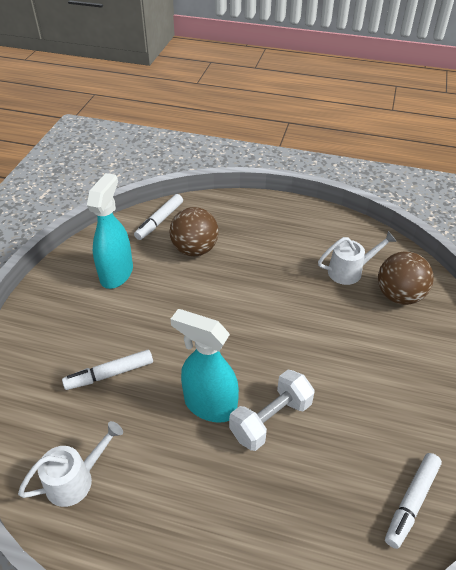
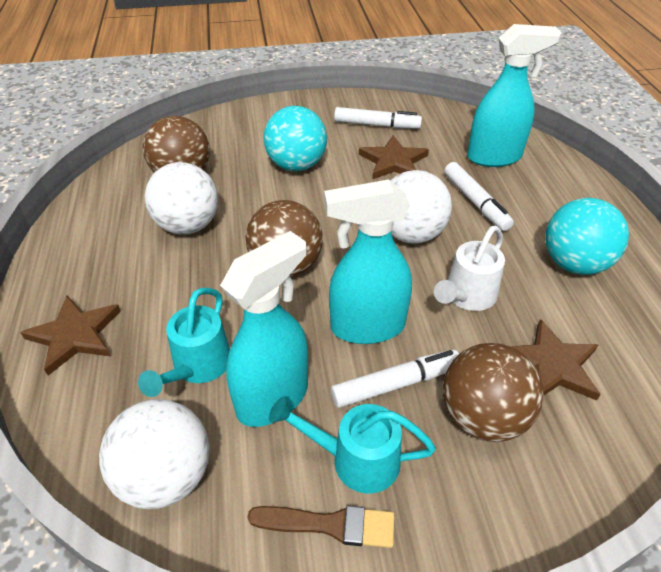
brown ball: 2 -> 3
brown brush: 0 -> 1
brown star: 0 -> 3
turquoise ball: 0 -> 2
turquoise spray bottle: 2 -> 3
turquoise watering can: 0 -> 2
white ball: 0 -> 3
white dumbbell: 1 -> 0
white watering can: 2 -> 1

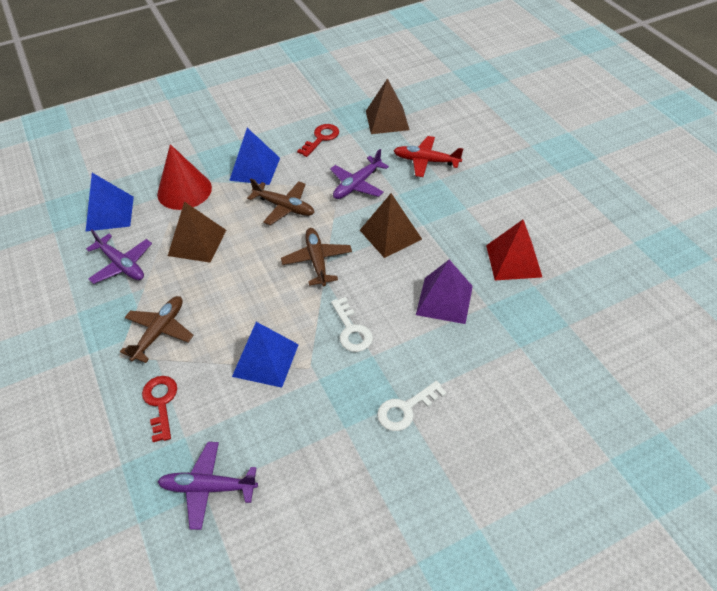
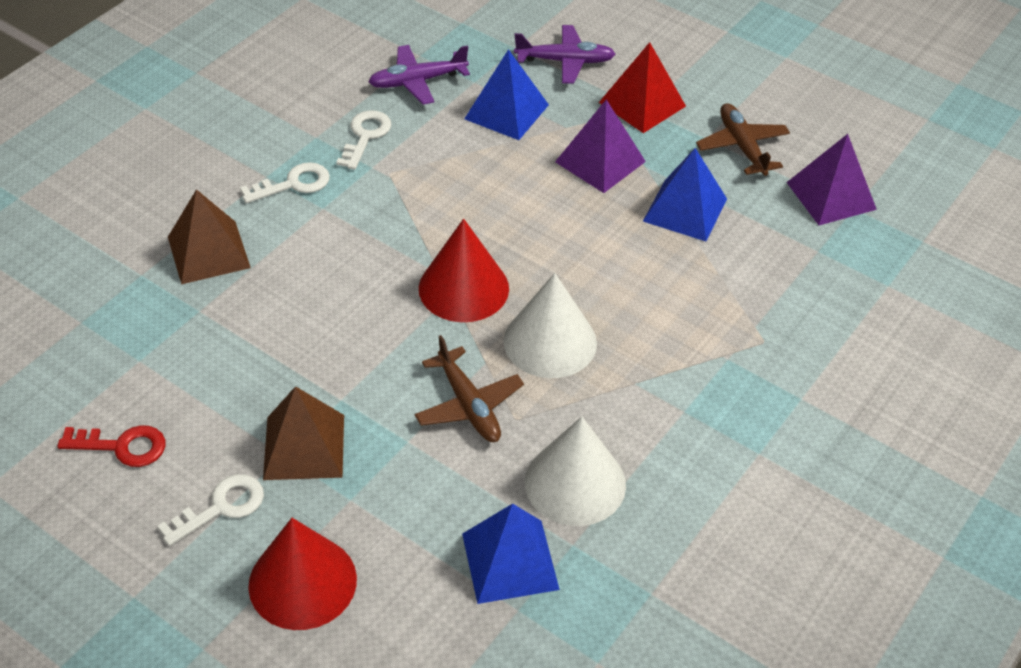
brown plane: 3 -> 2
brown pyramid: 3 -> 2
purple plane: 3 -> 2
purple pyramid: 1 -> 2
red cone: 1 -> 2
red key: 2 -> 1
red plane: 1 -> 0
white cone: 0 -> 2
white key: 2 -> 3

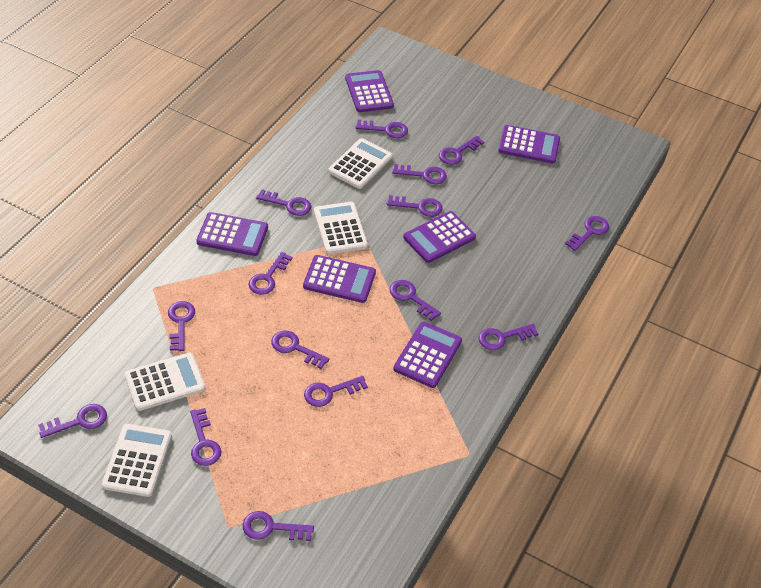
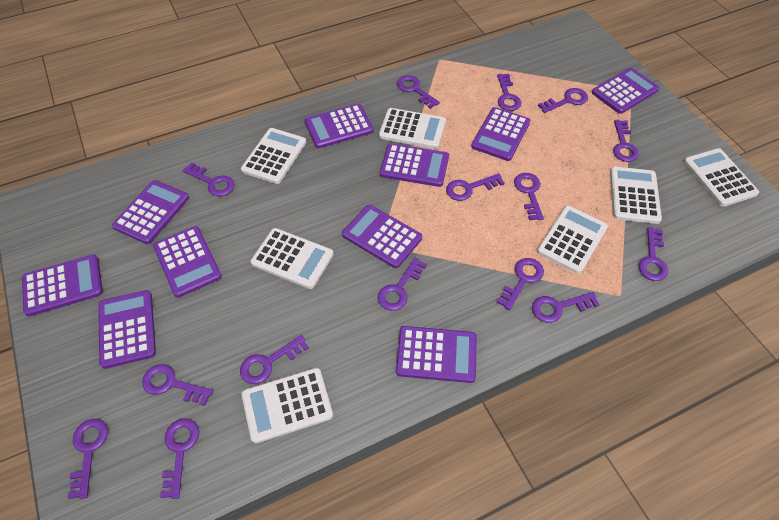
purple calculator: 6 -> 10
white calculator: 4 -> 7

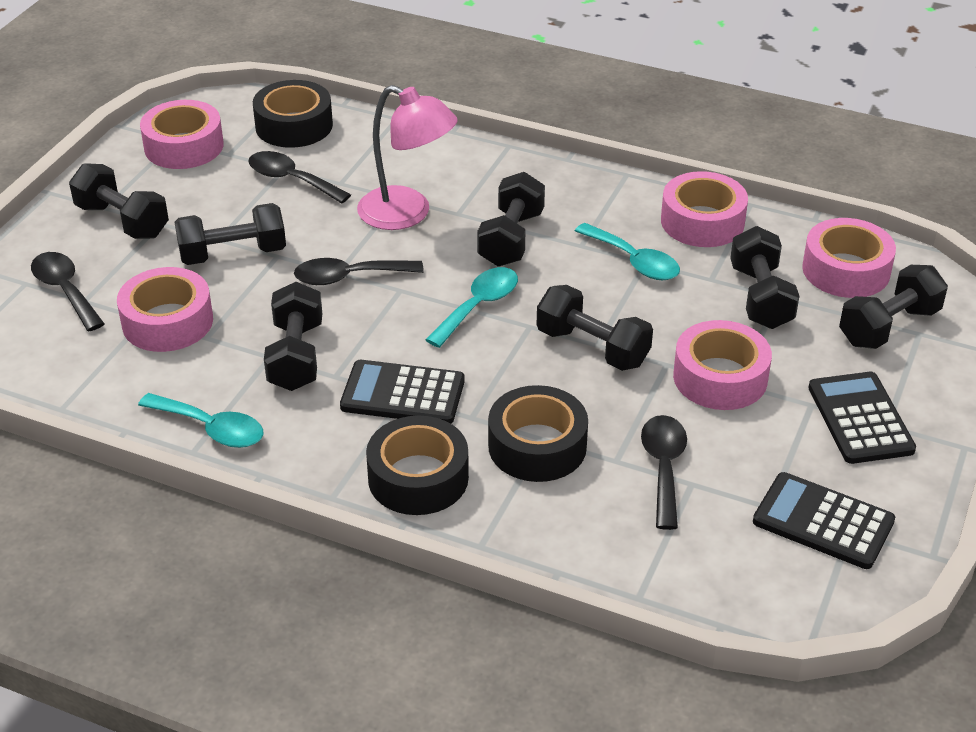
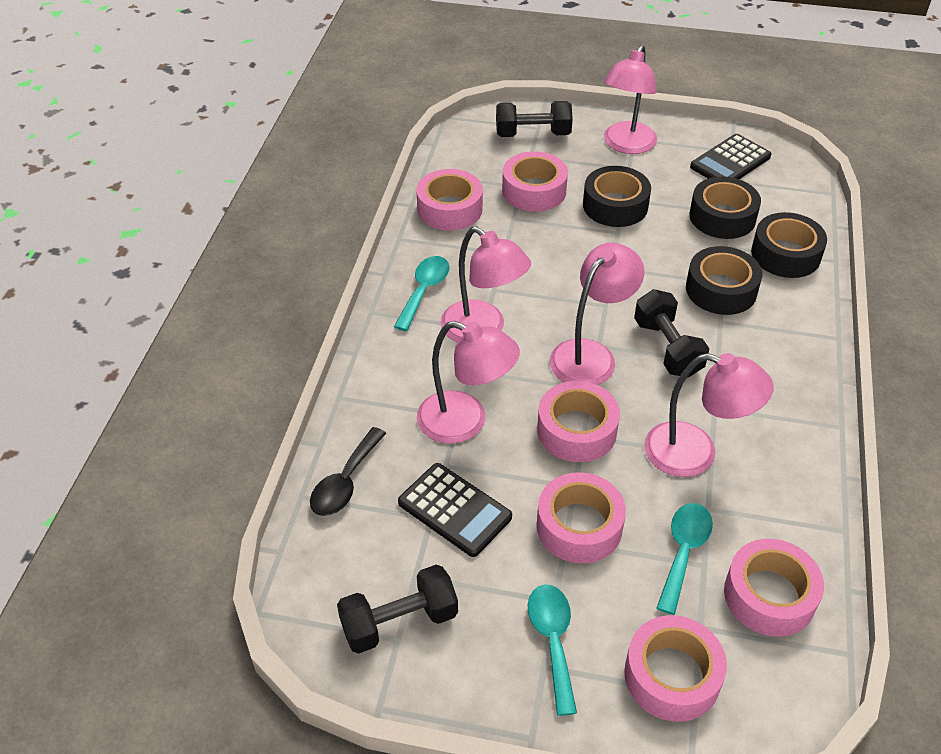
black calculator: 3 -> 2
black dumbbell: 7 -> 3
black spoon: 4 -> 1
black tape: 3 -> 4
pink lamp: 1 -> 5
pink tape: 5 -> 6

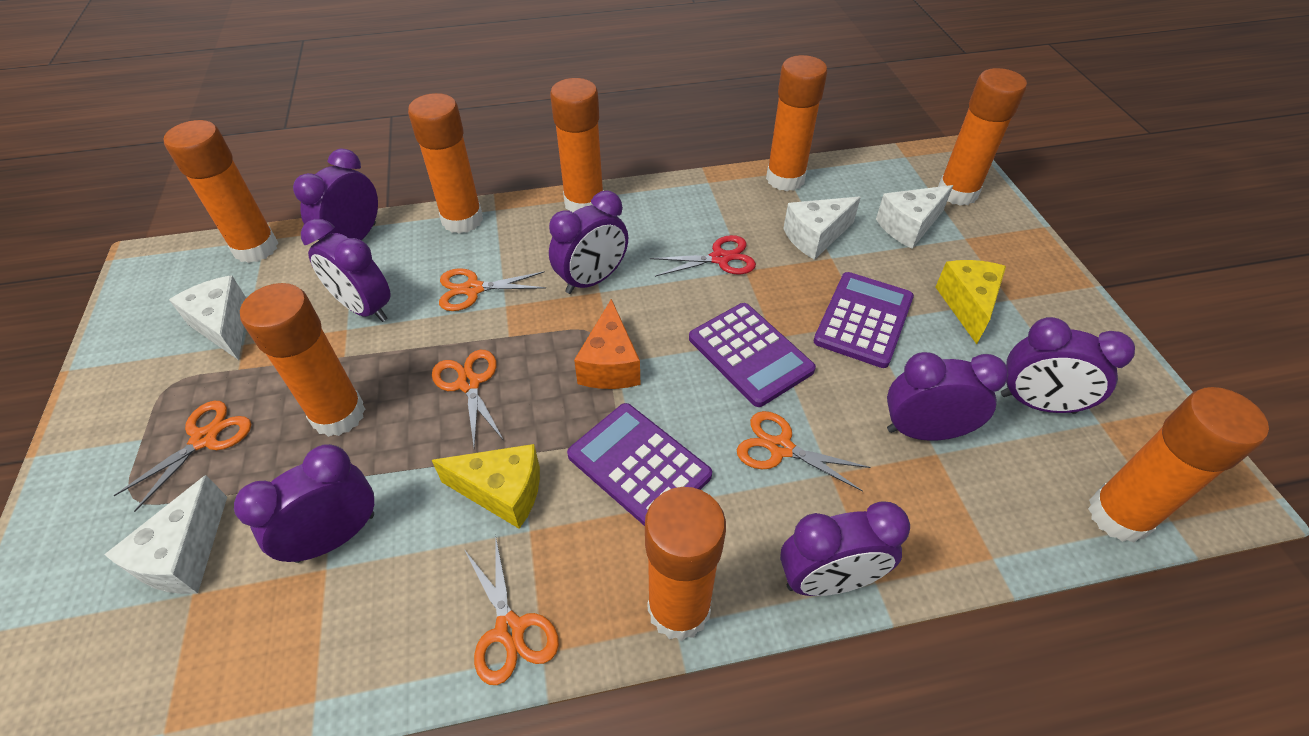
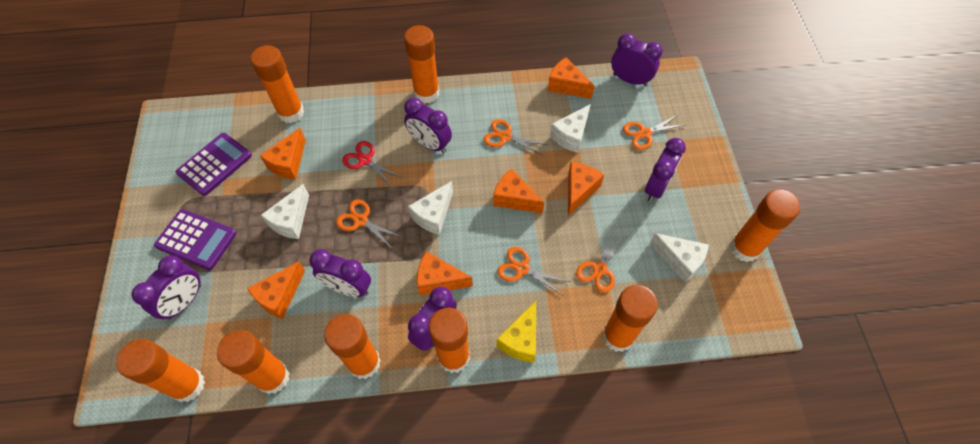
orange cheese: 1 -> 6
purple calculator: 3 -> 2
purple clock: 7 -> 6
yellow cheese: 2 -> 1

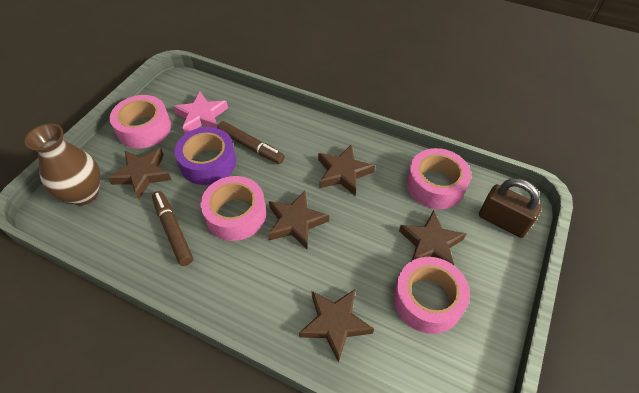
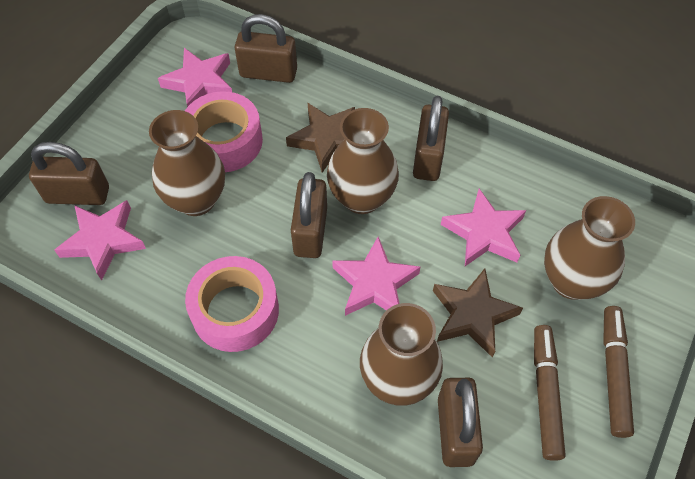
brown padlock: 1 -> 5
brown star: 5 -> 2
brown vase: 1 -> 4
pink star: 1 -> 4
pink tape: 4 -> 2
purple tape: 1 -> 0

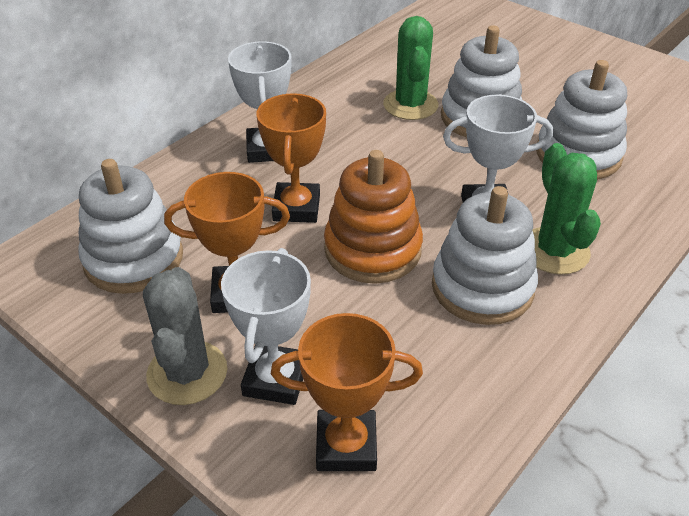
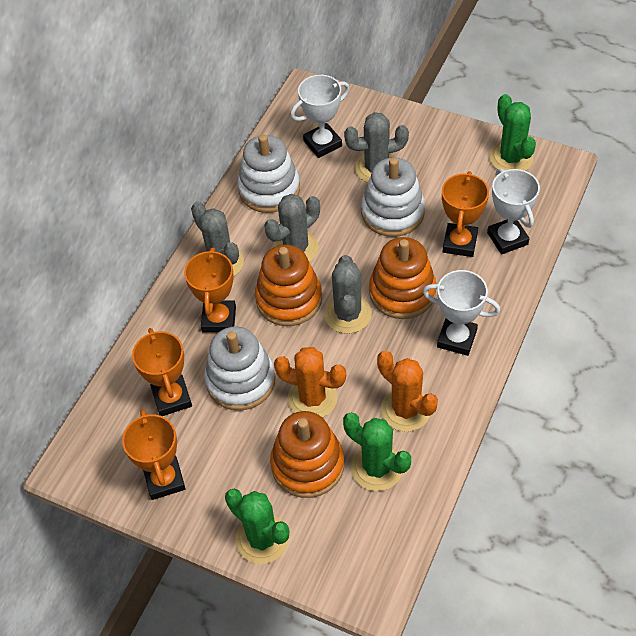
green cactus: 2 -> 3
grey cactus: 1 -> 4
orange cactus: 0 -> 2
orange stacking toy: 1 -> 3
orange trophy: 3 -> 4
white stacking toy: 4 -> 3

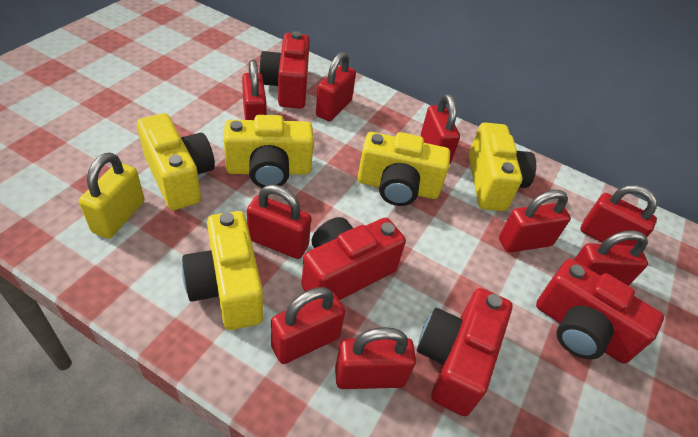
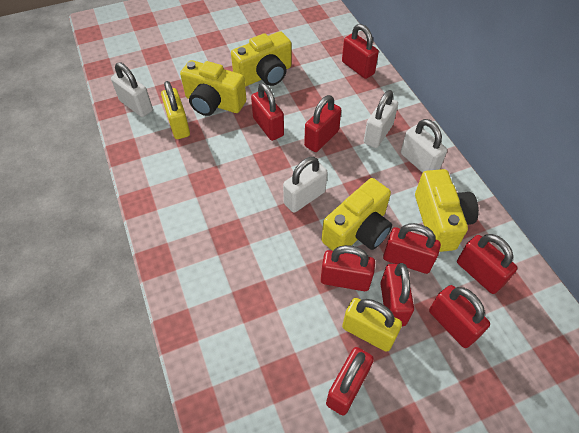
red camera: 4 -> 0
white padlock: 0 -> 4
yellow camera: 5 -> 4
yellow padlock: 1 -> 2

------------------------------

Your reply should consist only of the lines from the one containing "red camera: 4 -> 0" through the last line of the records, each reproduced exactly.

Answer to the problem:
red camera: 4 -> 0
white padlock: 0 -> 4
yellow camera: 5 -> 4
yellow padlock: 1 -> 2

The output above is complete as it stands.